*Extracted records*
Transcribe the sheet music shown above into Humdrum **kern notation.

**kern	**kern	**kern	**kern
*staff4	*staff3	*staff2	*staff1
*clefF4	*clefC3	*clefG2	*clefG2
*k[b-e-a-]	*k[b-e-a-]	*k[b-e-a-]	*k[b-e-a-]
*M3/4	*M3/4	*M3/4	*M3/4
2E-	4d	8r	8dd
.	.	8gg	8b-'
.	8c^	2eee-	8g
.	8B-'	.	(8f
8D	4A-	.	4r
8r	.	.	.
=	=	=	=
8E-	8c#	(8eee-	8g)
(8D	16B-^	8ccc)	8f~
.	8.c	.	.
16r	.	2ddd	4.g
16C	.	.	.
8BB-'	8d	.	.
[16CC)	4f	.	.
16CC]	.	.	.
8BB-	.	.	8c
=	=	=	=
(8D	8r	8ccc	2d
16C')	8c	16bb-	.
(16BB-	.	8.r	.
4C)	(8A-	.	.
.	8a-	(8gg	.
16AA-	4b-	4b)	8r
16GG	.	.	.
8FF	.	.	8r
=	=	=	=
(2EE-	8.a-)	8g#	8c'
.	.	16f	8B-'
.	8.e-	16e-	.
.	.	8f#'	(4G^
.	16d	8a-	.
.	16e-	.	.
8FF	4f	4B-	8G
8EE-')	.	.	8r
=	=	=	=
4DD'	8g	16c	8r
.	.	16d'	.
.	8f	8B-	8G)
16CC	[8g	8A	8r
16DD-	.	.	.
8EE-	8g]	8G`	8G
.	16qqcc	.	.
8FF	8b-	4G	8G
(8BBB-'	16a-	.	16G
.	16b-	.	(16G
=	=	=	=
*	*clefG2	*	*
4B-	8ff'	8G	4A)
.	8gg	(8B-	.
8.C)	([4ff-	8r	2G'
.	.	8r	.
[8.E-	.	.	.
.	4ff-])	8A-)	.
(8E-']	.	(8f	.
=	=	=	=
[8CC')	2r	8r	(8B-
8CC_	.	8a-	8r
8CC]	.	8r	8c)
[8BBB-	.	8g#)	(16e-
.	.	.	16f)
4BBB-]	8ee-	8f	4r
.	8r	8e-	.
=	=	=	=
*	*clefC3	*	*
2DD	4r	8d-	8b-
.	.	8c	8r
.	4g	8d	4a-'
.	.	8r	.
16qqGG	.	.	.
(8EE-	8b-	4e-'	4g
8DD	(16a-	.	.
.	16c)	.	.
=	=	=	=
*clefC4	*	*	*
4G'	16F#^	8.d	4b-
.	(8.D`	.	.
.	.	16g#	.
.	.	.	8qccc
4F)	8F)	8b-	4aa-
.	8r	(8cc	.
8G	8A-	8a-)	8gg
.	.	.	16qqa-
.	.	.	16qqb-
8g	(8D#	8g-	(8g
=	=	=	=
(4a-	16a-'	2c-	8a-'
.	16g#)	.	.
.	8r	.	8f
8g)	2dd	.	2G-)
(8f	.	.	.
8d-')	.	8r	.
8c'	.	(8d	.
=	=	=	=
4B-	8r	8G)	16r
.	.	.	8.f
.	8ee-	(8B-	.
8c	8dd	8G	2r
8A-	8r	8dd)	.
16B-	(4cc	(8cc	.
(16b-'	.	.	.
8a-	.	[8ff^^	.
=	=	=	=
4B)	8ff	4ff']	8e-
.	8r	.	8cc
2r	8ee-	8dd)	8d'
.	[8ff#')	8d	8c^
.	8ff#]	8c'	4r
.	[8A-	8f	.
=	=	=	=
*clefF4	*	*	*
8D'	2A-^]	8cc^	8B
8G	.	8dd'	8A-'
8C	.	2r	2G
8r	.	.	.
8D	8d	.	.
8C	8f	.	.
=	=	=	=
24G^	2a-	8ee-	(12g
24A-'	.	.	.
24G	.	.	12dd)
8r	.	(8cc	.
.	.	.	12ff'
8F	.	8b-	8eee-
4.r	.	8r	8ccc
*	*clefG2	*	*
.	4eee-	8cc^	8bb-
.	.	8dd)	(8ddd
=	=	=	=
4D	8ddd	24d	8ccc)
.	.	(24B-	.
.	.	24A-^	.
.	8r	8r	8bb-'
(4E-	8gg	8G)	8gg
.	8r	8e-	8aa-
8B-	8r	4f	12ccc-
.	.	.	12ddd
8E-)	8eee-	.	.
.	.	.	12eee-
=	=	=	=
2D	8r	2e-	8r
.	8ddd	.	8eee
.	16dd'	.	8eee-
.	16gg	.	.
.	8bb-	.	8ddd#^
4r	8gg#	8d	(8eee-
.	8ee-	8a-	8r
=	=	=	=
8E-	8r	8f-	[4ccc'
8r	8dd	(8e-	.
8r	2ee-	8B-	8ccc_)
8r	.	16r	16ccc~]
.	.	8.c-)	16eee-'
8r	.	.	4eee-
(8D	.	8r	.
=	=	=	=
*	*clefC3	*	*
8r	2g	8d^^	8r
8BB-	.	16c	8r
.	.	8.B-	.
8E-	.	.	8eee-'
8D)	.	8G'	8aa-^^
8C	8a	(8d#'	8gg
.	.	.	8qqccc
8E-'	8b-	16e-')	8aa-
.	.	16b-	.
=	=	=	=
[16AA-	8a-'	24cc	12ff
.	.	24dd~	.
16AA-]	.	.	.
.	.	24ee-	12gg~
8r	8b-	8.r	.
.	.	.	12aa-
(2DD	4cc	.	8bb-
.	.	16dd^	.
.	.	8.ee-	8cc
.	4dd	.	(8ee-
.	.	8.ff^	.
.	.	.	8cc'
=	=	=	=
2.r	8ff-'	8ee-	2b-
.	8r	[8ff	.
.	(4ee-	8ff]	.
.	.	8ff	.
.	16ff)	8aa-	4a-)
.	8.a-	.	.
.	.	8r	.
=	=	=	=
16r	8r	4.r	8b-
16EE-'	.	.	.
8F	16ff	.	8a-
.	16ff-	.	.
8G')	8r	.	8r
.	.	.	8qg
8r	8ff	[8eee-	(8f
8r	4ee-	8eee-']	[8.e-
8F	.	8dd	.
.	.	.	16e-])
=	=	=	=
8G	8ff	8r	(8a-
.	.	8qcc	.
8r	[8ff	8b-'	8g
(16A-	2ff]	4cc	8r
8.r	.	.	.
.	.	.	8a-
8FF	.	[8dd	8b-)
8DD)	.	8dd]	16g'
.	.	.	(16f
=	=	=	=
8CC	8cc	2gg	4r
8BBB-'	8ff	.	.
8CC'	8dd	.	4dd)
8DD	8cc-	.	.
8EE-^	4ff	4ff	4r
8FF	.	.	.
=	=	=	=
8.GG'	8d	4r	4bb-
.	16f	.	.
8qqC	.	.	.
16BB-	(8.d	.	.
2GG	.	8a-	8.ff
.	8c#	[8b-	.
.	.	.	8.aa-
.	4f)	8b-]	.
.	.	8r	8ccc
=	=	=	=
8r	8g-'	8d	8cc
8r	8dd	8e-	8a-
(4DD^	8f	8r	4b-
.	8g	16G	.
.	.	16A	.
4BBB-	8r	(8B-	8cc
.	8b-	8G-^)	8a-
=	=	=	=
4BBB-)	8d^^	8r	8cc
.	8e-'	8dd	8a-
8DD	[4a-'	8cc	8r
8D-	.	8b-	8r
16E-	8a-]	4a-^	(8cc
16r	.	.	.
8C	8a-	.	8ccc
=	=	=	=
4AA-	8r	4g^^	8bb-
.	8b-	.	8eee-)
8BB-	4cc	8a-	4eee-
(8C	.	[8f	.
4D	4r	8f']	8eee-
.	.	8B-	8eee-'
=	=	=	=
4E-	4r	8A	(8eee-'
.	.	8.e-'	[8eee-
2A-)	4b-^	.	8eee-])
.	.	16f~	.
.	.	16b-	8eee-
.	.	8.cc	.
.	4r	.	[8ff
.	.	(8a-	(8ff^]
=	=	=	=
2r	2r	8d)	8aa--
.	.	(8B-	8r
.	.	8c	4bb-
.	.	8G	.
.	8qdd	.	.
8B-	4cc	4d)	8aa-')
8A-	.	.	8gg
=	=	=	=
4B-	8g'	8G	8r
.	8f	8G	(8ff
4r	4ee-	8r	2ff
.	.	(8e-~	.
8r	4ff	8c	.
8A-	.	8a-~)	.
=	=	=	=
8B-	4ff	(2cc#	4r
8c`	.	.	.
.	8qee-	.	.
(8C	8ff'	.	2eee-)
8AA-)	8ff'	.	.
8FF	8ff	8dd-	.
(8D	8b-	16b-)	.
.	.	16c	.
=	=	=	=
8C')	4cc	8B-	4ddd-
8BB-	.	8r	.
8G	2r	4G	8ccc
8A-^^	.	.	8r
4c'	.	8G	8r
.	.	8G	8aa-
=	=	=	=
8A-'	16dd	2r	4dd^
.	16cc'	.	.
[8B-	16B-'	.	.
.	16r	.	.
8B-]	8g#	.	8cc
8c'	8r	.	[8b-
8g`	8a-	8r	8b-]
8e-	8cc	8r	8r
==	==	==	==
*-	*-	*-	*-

*Aim of the exercise*
Which lines of the records above contain the string "kern"? Show each such line in full, treating uppercase and lowercase as different.

*Output below*
Transcribe the sheet music shown above into Humdrum **kern notation.
**kern	**kern	**kern	**kern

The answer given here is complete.